* _Problem description_: Reproduce all of the data below without alteration; exclude every picture.

* _Material to process_:
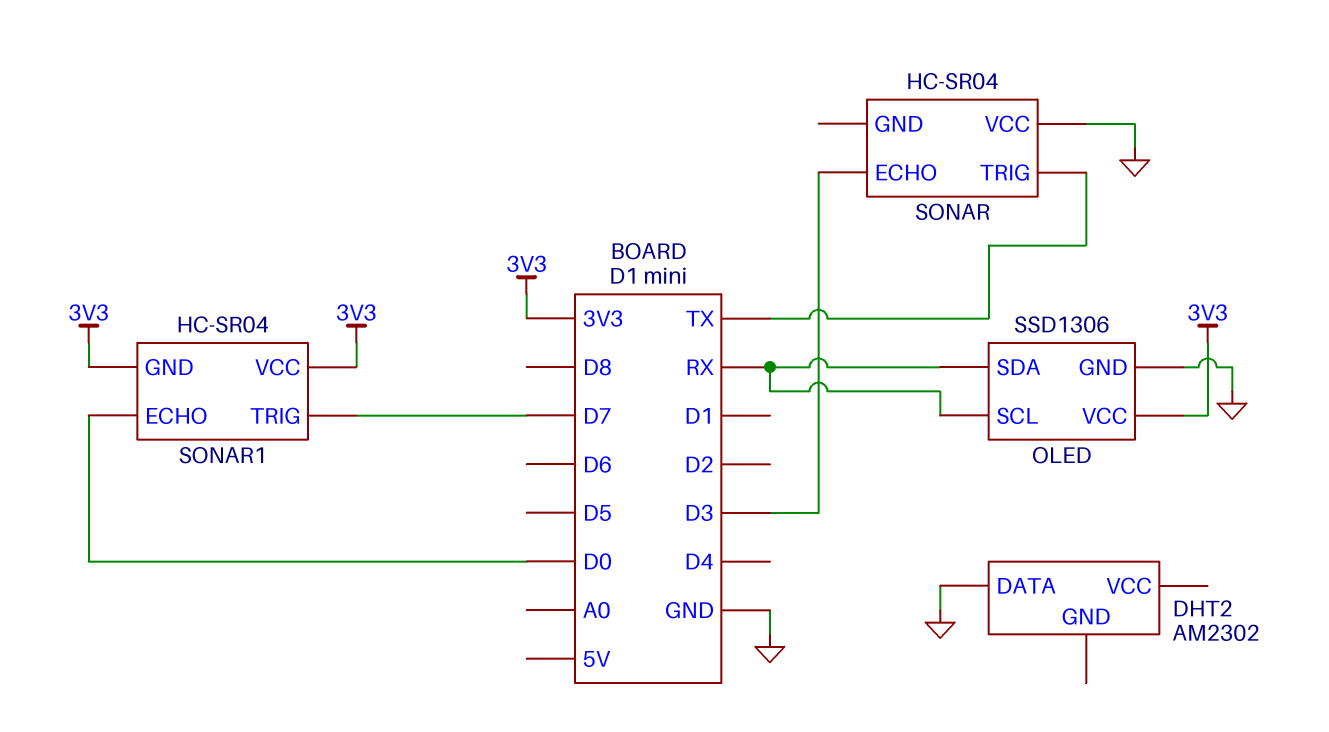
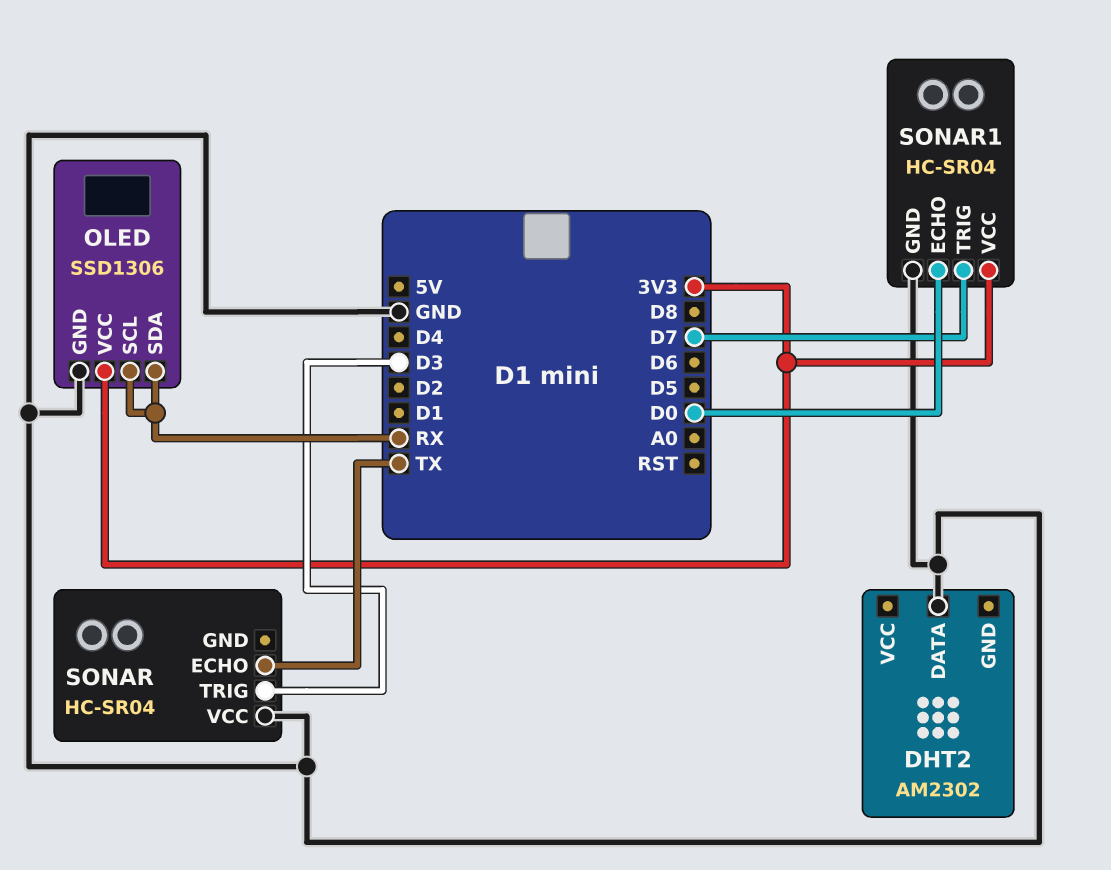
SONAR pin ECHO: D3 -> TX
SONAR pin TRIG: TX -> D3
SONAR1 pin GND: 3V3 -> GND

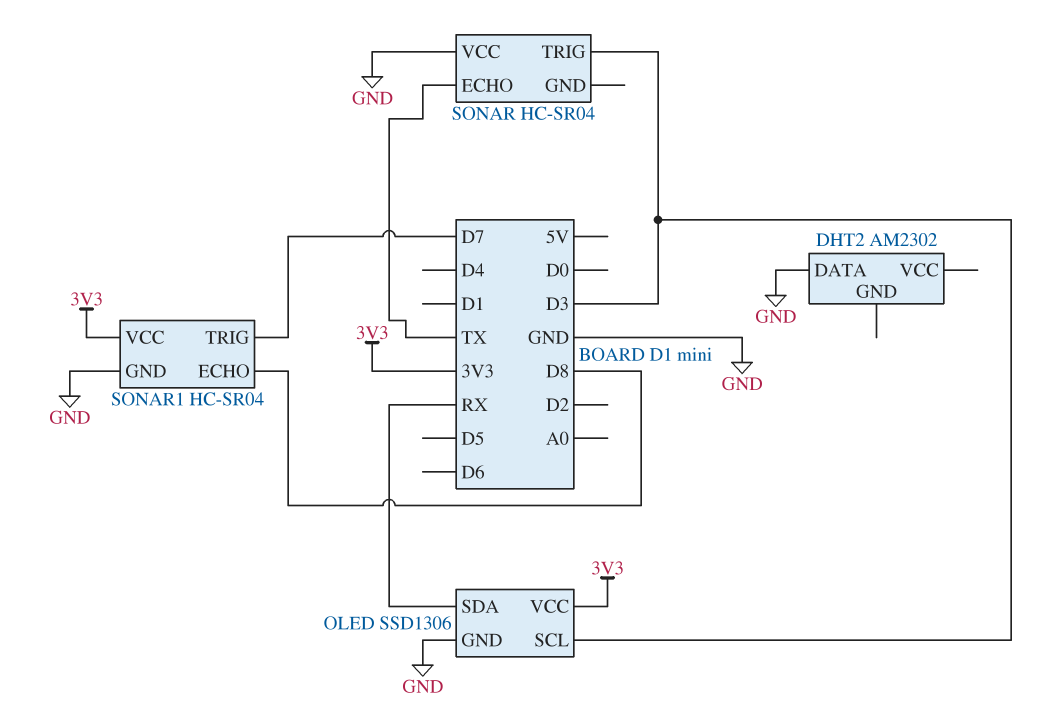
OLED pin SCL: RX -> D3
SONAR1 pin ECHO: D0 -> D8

* _Answer for this exercise_:
SONAR pin ECHO: D3 -> TX
SONAR pin TRIG: TX -> D3
SONAR1 pin GND: 3V3 -> GND

OLED pin SCL: RX -> D3
SONAR1 pin ECHO: D0 -> D8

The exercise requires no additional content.